=== WHAT TO PRODUCE ===
Return, word for word, the lines of the listing below from the one with "camera: 15 degrees left, 10 degrees down" through the one with "(748, 268) = (954, 541): orange", and no other lines.

=== MATERIALS PROVIDED ===
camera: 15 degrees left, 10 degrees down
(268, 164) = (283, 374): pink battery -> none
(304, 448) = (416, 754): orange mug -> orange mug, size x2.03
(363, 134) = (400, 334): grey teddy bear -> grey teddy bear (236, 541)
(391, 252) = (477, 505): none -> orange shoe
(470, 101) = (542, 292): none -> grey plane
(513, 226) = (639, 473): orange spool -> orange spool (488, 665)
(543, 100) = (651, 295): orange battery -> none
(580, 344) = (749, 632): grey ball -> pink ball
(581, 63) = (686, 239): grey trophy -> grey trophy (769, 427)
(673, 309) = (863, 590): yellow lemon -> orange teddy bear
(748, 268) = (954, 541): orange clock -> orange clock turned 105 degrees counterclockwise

...

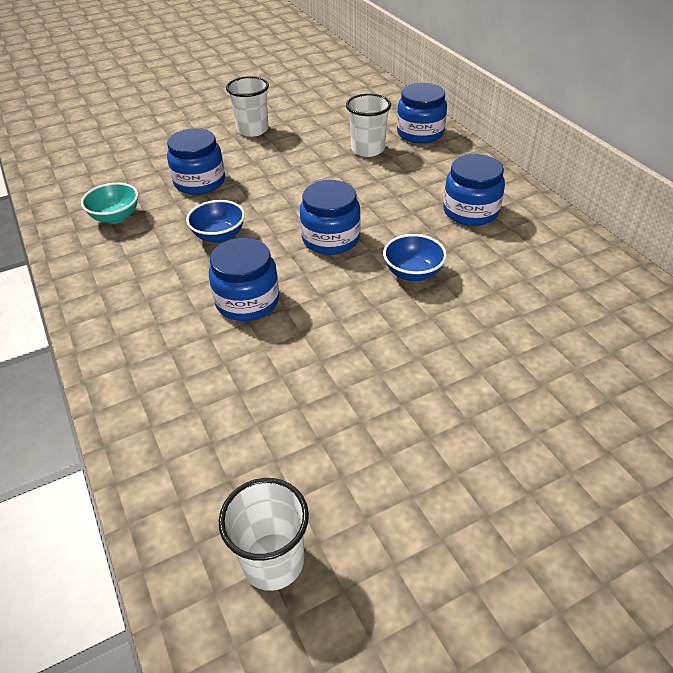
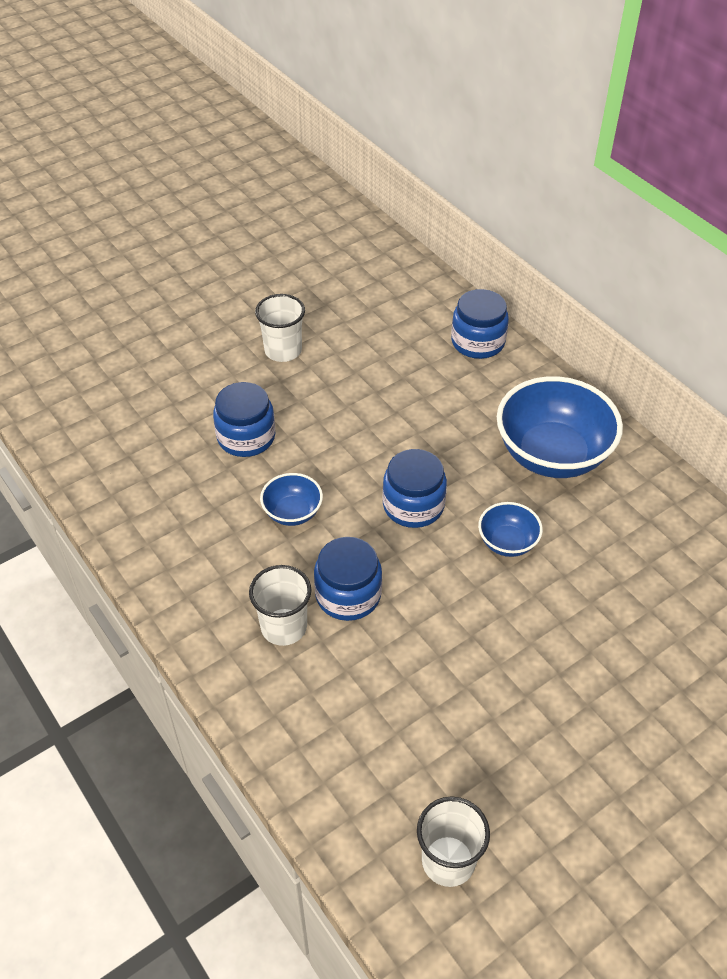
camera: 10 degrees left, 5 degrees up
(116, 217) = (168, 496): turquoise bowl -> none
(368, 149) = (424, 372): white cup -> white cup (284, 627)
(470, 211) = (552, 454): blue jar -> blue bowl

==

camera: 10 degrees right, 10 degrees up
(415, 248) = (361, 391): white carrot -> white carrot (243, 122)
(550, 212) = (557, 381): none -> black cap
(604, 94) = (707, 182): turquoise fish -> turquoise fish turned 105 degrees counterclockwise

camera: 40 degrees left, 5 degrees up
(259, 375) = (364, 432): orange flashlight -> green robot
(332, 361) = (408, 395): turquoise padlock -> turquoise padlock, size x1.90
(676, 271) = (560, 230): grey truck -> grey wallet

=== THE COMPLETED TASK ===
camera: 15 degrees left, 10 degrees down
(268, 164) = (283, 374): pink battery -> none
(304, 448) = (416, 754): orange mug -> orange mug, size x2.03
(363, 134) = (400, 334): grey teddy bear -> grey teddy bear (236, 541)
(391, 252) = (477, 505): none -> orange shoe
(470, 101) = (542, 292): none -> grey plane
(513, 226) = (639, 473): orange spool -> orange spool (488, 665)
(543, 100) = (651, 295): orange battery -> none
(580, 344) = (749, 632): grey ball -> pink ball
(581, 63) = (686, 239): grey trophy -> grey trophy (769, 427)
(673, 309) = (863, 590): yellow lemon -> orange teddy bear
(748, 268) = (954, 541): orange clock -> orange clock turned 105 degrees counterclockwise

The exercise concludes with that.